## [ABOUT THIS TASK]
Repeat the records exactly. Every line must match.

## [DATA SECTION]
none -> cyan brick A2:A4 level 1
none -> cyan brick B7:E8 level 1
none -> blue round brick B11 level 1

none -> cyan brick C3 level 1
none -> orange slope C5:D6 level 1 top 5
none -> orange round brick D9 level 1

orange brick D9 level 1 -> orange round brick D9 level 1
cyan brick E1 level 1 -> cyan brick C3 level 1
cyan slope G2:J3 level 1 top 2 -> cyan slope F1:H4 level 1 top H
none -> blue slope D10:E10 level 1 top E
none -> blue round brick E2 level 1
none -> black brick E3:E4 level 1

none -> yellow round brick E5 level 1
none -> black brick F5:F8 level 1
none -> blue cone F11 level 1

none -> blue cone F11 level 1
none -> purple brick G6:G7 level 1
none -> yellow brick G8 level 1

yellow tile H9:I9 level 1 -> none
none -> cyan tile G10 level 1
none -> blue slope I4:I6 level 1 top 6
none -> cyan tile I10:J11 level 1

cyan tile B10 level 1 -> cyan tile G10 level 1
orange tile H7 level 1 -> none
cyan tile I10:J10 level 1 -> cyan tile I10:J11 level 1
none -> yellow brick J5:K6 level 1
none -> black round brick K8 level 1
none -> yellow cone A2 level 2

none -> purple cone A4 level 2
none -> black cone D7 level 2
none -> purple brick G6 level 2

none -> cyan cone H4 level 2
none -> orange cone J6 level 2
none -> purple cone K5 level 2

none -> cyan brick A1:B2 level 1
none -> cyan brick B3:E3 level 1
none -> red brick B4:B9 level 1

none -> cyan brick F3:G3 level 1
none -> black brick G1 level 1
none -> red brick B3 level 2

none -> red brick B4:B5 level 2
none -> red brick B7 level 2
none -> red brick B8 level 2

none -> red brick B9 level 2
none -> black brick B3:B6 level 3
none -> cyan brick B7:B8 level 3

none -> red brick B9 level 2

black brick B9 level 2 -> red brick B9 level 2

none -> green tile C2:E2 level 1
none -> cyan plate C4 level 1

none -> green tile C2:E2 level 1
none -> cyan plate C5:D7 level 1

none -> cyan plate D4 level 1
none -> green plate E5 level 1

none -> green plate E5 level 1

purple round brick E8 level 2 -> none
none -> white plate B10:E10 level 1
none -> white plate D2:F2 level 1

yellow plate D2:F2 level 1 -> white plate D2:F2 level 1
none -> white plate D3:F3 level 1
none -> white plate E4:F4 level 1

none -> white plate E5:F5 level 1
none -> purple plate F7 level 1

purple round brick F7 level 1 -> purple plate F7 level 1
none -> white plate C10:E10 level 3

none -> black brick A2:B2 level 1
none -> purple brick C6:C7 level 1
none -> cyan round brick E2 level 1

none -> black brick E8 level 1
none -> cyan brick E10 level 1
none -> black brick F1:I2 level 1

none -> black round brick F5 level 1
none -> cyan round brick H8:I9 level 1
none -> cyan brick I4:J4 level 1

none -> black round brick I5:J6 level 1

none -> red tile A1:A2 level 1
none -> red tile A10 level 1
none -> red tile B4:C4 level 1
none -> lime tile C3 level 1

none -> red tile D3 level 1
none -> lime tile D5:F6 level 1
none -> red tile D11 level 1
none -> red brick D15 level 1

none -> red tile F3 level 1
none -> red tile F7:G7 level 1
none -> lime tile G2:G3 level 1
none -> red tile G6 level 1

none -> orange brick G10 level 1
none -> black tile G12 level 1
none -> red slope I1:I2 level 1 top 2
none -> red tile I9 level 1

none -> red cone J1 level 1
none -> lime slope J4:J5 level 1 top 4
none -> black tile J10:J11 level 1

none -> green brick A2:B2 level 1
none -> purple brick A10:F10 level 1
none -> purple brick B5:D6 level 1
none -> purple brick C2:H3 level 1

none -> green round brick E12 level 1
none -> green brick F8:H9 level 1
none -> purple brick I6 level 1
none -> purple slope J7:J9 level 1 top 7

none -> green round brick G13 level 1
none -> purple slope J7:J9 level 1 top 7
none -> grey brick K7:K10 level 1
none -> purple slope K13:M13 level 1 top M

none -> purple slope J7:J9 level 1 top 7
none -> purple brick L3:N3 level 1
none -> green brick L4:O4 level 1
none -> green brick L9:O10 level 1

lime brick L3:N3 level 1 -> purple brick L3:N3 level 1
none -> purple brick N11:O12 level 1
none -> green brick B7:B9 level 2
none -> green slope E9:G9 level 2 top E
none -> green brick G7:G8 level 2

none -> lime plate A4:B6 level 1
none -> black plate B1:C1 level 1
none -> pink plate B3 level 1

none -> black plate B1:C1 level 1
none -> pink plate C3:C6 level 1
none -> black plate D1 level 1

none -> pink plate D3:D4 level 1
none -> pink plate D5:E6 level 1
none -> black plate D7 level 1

## [ANSWER]
none -> cyan brick A2:A4 level 1
none -> cyan brick B7:E8 level 1
none -> blue round brick B11 level 1

none -> cyan brick C3 level 1
none -> orange slope C5:D6 level 1 top 5
none -> orange round brick D9 level 1

orange brick D9 level 1 -> orange round brick D9 level 1
cyan brick E1 level 1 -> cyan brick C3 level 1
cyan slope G2:J3 level 1 top 2 -> cyan slope F1:H4 level 1 top H
none -> blue slope D10:E10 level 1 top E
none -> blue round brick E2 level 1
none -> black brick E3:E4 level 1

none -> yellow round brick E5 level 1
none -> black brick F5:F8 level 1
none -> blue cone F11 level 1

none -> blue cone F11 level 1
none -> purple brick G6:G7 level 1
none -> yellow brick G8 level 1

yellow tile H9:I9 level 1 -> none
none -> cyan tile G10 level 1
none -> blue slope I4:I6 level 1 top 6
none -> cyan tile I10:J11 level 1

cyan tile B10 level 1 -> cyan tile G10 level 1
orange tile H7 level 1 -> none
cyan tile I10:J10 level 1 -> cyan tile I10:J11 level 1
none -> yellow brick J5:K6 level 1
none -> black round brick K8 level 1
none -> yellow cone A2 level 2

none -> purple cone A4 level 2
none -> black cone D7 level 2
none -> purple brick G6 level 2

none -> cyan cone H4 level 2
none -> orange cone J6 level 2
none -> purple cone K5 level 2

none -> cyan brick A1:B2 level 1
none -> cyan brick B3:E3 level 1
none -> red brick B4:B9 level 1

none -> cyan brick F3:G3 level 1
none -> black brick G1 level 1
none -> red brick B3 level 2

none -> red brick B4:B5 level 2
none -> red brick B7 level 2
none -> red brick B8 level 2

none -> red brick B9 level 2
none -> black brick B3:B6 level 3
none -> cyan brick B7:B8 level 3

none -> red brick B9 level 2

black brick B9 level 2 -> red brick B9 level 2

none -> green tile C2:E2 level 1
none -> cyan plate C4 level 1

none -> green tile C2:E2 level 1
none -> cyan plate C5:D7 level 1

none -> cyan plate D4 level 1
none -> green plate E5 level 1

none -> green plate E5 level 1

purple round brick E8 level 2 -> none
none -> white plate B10:E10 level 1
none -> white plate D2:F2 level 1

yellow plate D2:F2 level 1 -> white plate D2:F2 level 1
none -> white plate D3:F3 level 1
none -> white plate E4:F4 level 1

none -> white plate E5:F5 level 1
none -> purple plate F7 level 1

purple round brick F7 level 1 -> purple plate F7 level 1
none -> white plate C10:E10 level 3

none -> black brick A2:B2 level 1
none -> purple brick C6:C7 level 1
none -> cyan round brick E2 level 1

none -> black brick E8 level 1
none -> cyan brick E10 level 1
none -> black brick F1:I2 level 1

none -> black round brick F5 level 1
none -> cyan round brick H8:I9 level 1
none -> cyan brick I4:J4 level 1

none -> black round brick I5:J6 level 1

none -> red tile A1:A2 level 1
none -> red tile A10 level 1
none -> red tile B4:C4 level 1
none -> lime tile C3 level 1

none -> red tile D3 level 1
none -> lime tile D5:F6 level 1
none -> red tile D11 level 1
none -> red brick D15 level 1

none -> red tile F3 level 1
none -> red tile F7:G7 level 1
none -> lime tile G2:G3 level 1
none -> red tile G6 level 1

none -> orange brick G10 level 1
none -> black tile G12 level 1
none -> red slope I1:I2 level 1 top 2
none -> red tile I9 level 1

none -> red cone J1 level 1
none -> lime slope J4:J5 level 1 top 4
none -> black tile J10:J11 level 1

none -> green brick A2:B2 level 1
none -> purple brick A10:F10 level 1
none -> purple brick B5:D6 level 1
none -> purple brick C2:H3 level 1

none -> green round brick E12 level 1
none -> green brick F8:H9 level 1
none -> purple brick I6 level 1
none -> purple slope J7:J9 level 1 top 7

none -> green round brick G13 level 1
none -> purple slope J7:J9 level 1 top 7
none -> grey brick K7:K10 level 1
none -> purple slope K13:M13 level 1 top M

none -> purple slope J7:J9 level 1 top 7
none -> purple brick L3:N3 level 1
none -> green brick L4:O4 level 1
none -> green brick L9:O10 level 1

lime brick L3:N3 level 1 -> purple brick L3:N3 level 1
none -> purple brick N11:O12 level 1
none -> green brick B7:B9 level 2
none -> green slope E9:G9 level 2 top E
none -> green brick G7:G8 level 2

none -> lime plate A4:B6 level 1
none -> black plate B1:C1 level 1
none -> pink plate B3 level 1

none -> black plate B1:C1 level 1
none -> pink plate C3:C6 level 1
none -> black plate D1 level 1

none -> pink plate D3:D4 level 1
none -> pink plate D5:E6 level 1
none -> black plate D7 level 1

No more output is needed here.